About this task
Throughout the material, some lines may have the word "none". Count them and give the number only.

----- Record excerpts

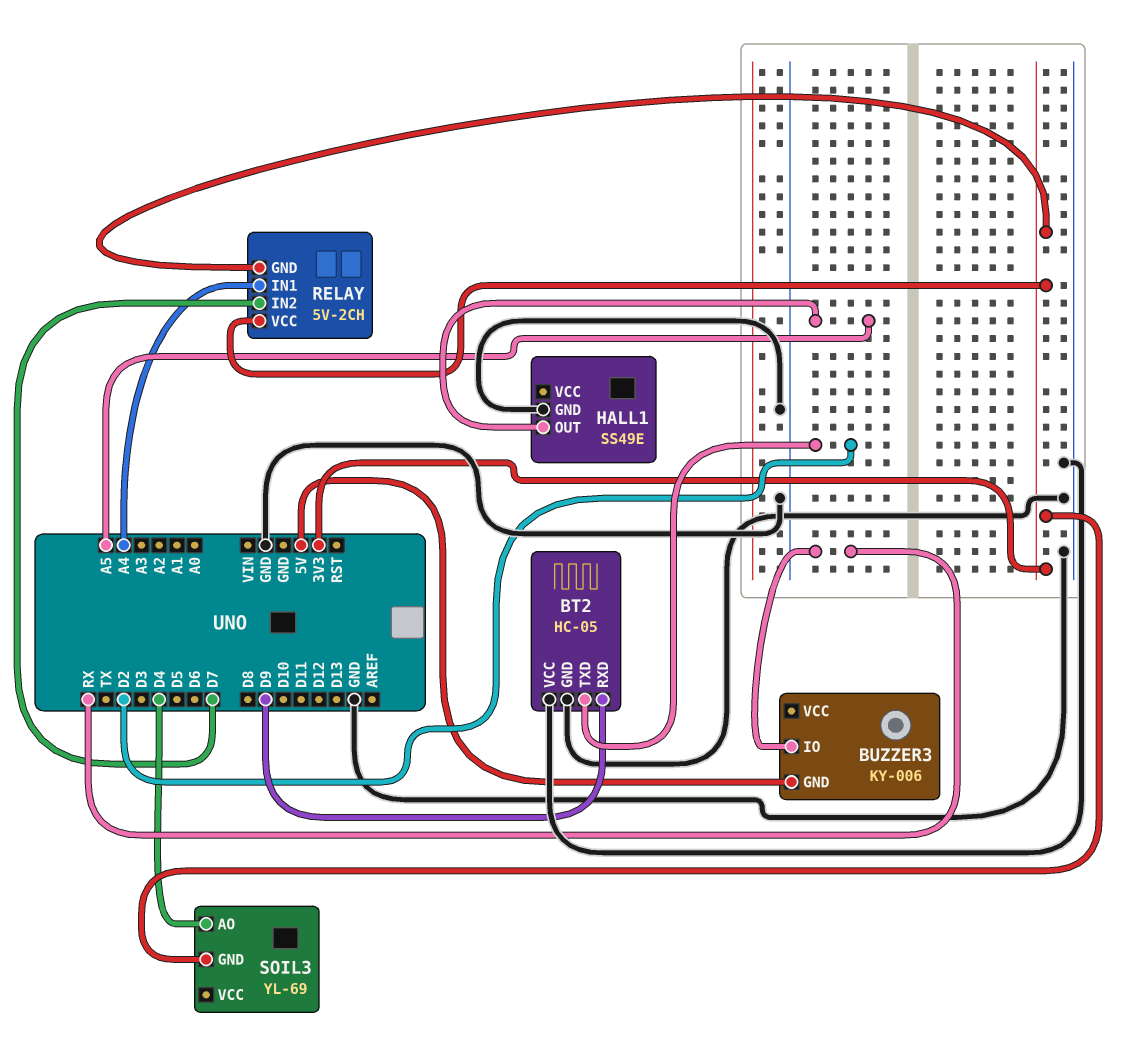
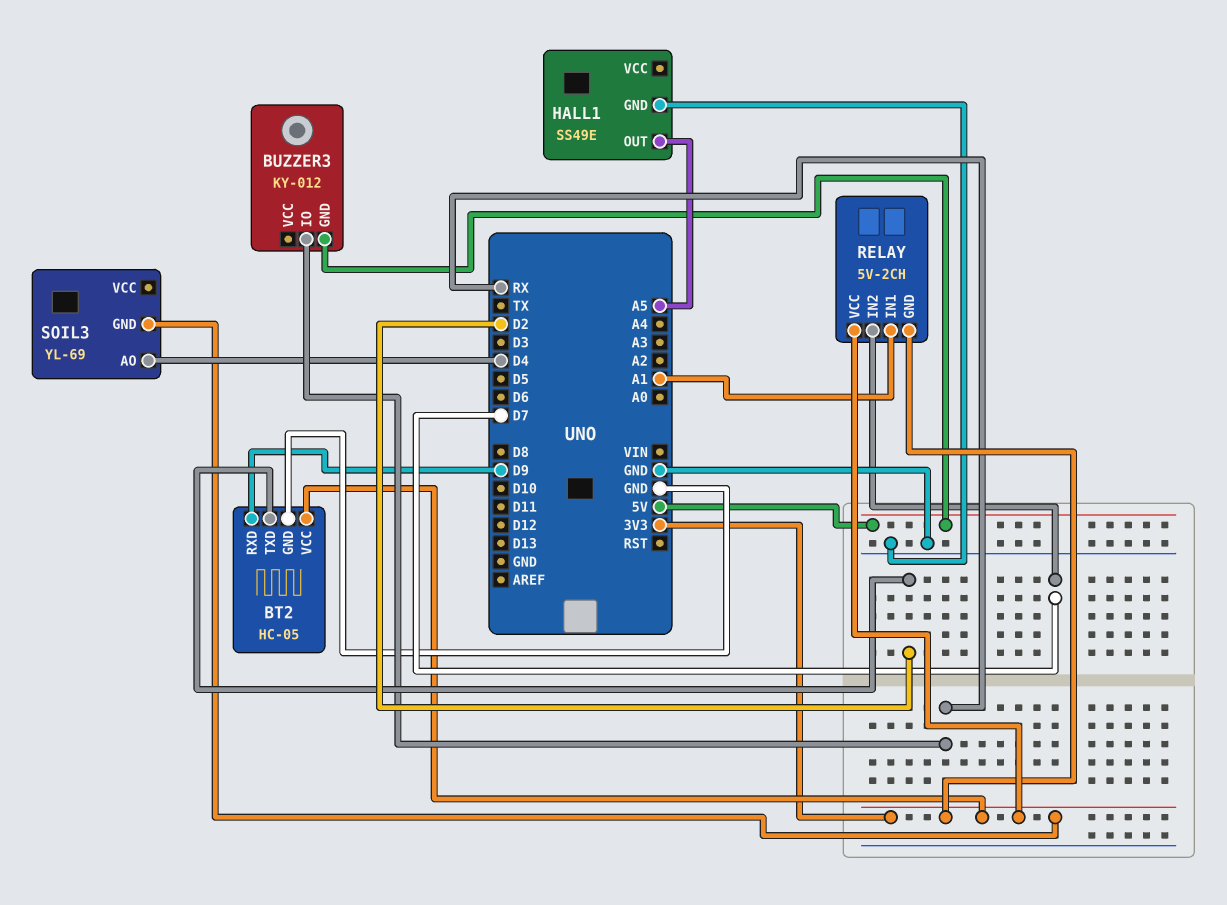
BT2 pin VCC: GND -> 3V3
BUZZER3: KY-006 -> KY-012
RELAY pin IN1: A4 -> A1

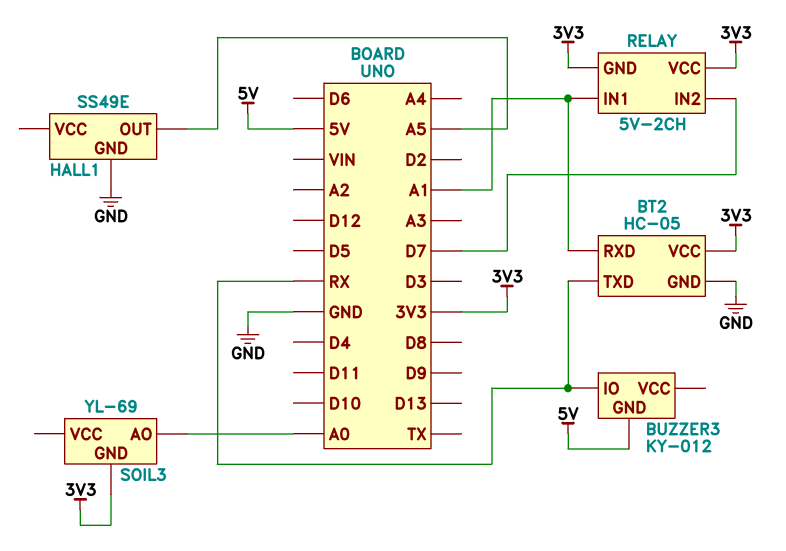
BT2 pin RXD: D9 -> A1
BT2 pin TXD: D2 -> RX
SOIL3 pin AO: D4 -> A0

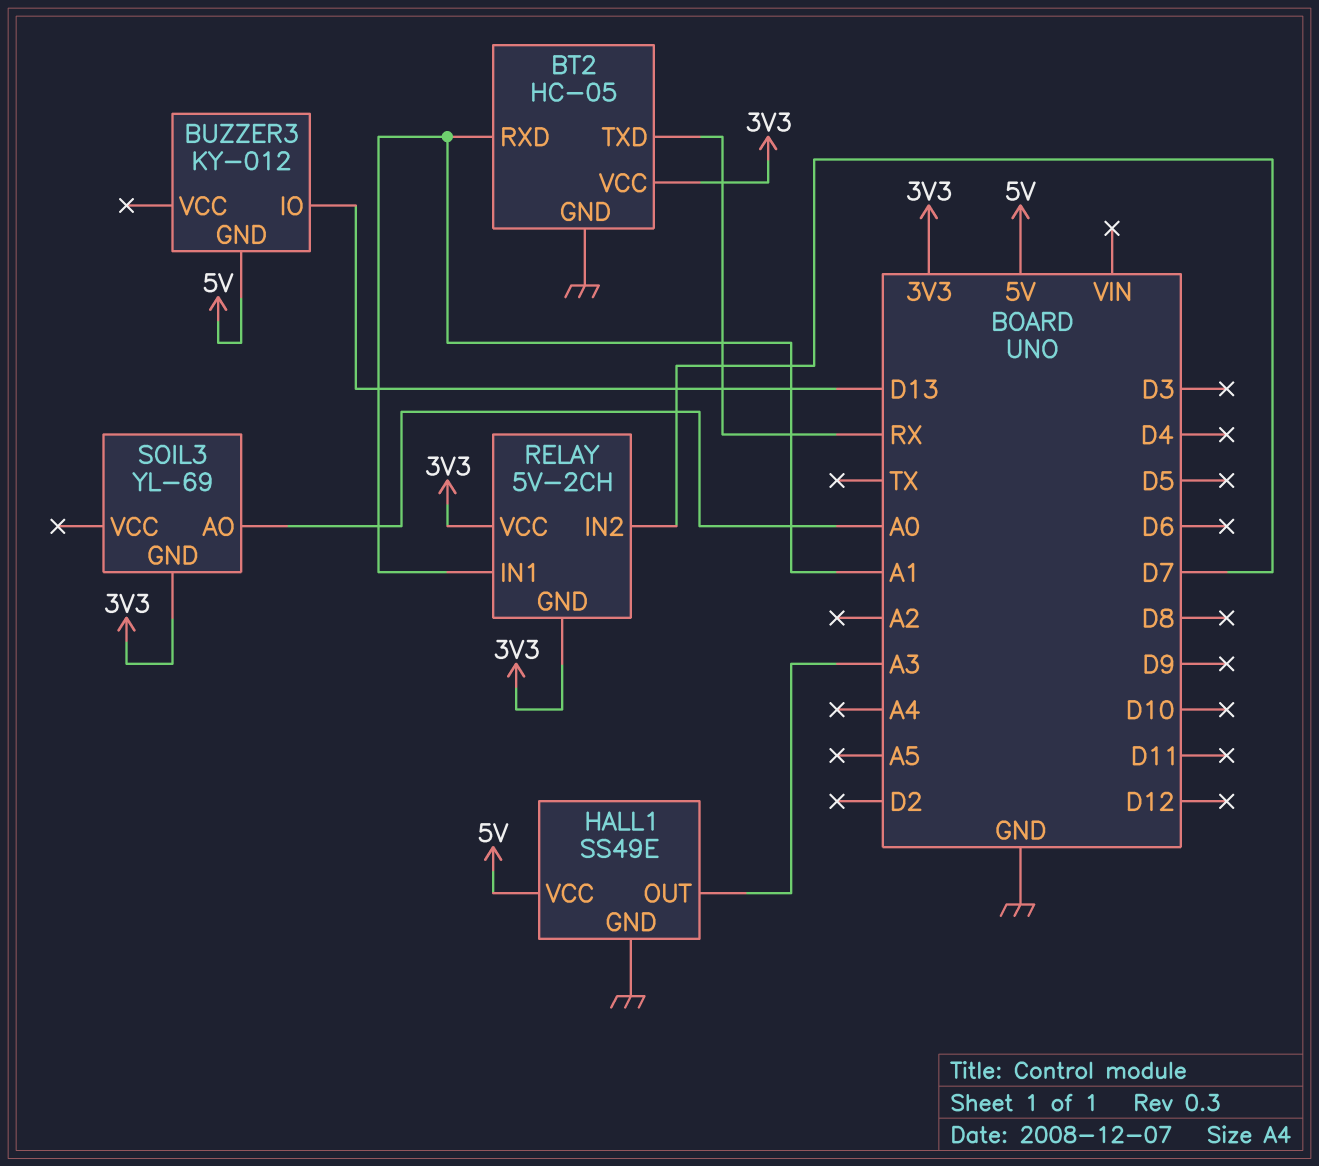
BUZZER3 pin IO: RX -> D13
HALL1 pin OUT: A5 -> A3
HALL1 pin VCC: none -> 5V

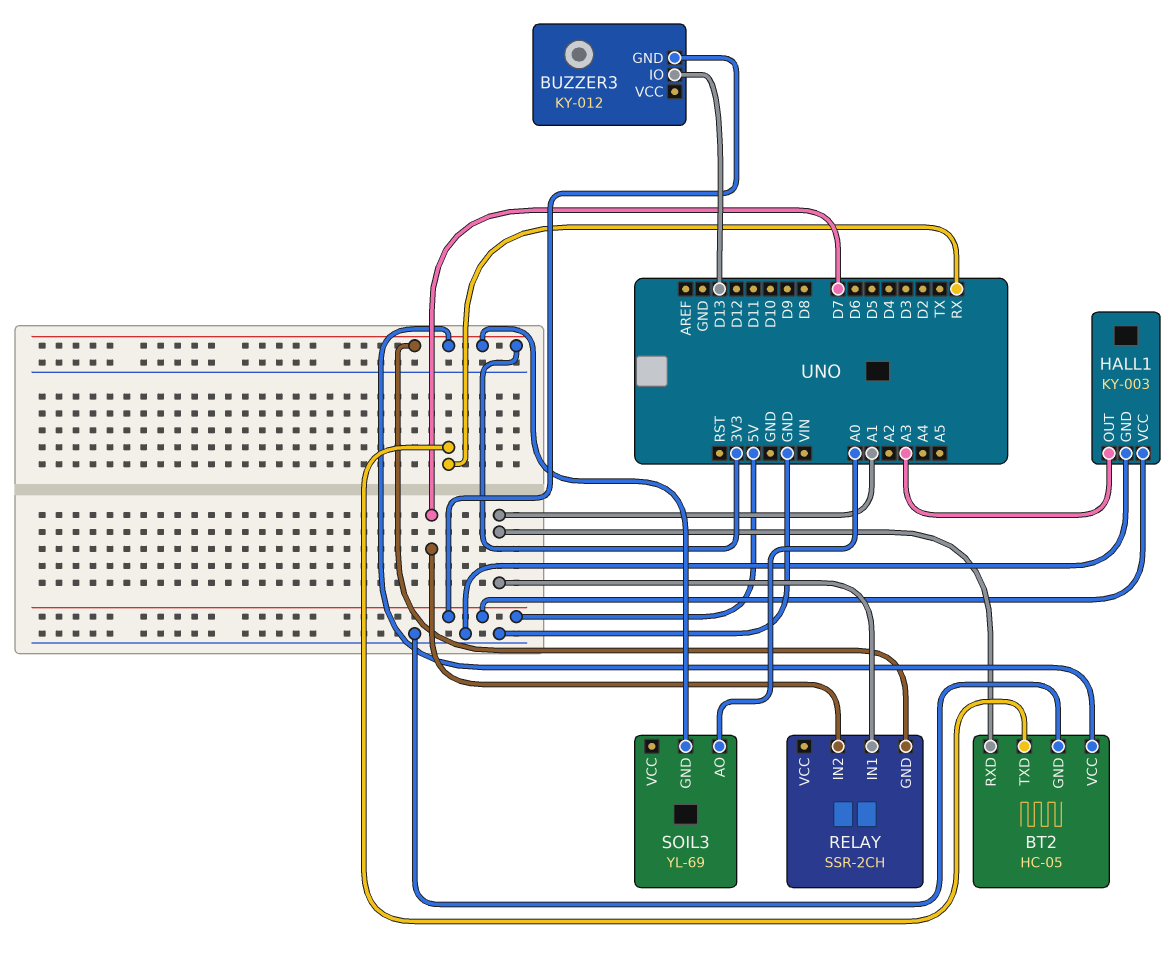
HALL1: SS49E -> KY-003
RELAY: 5V-2CH -> SSR-2CH
RELAY pin VCC: 3V3 -> none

----------

Reply
2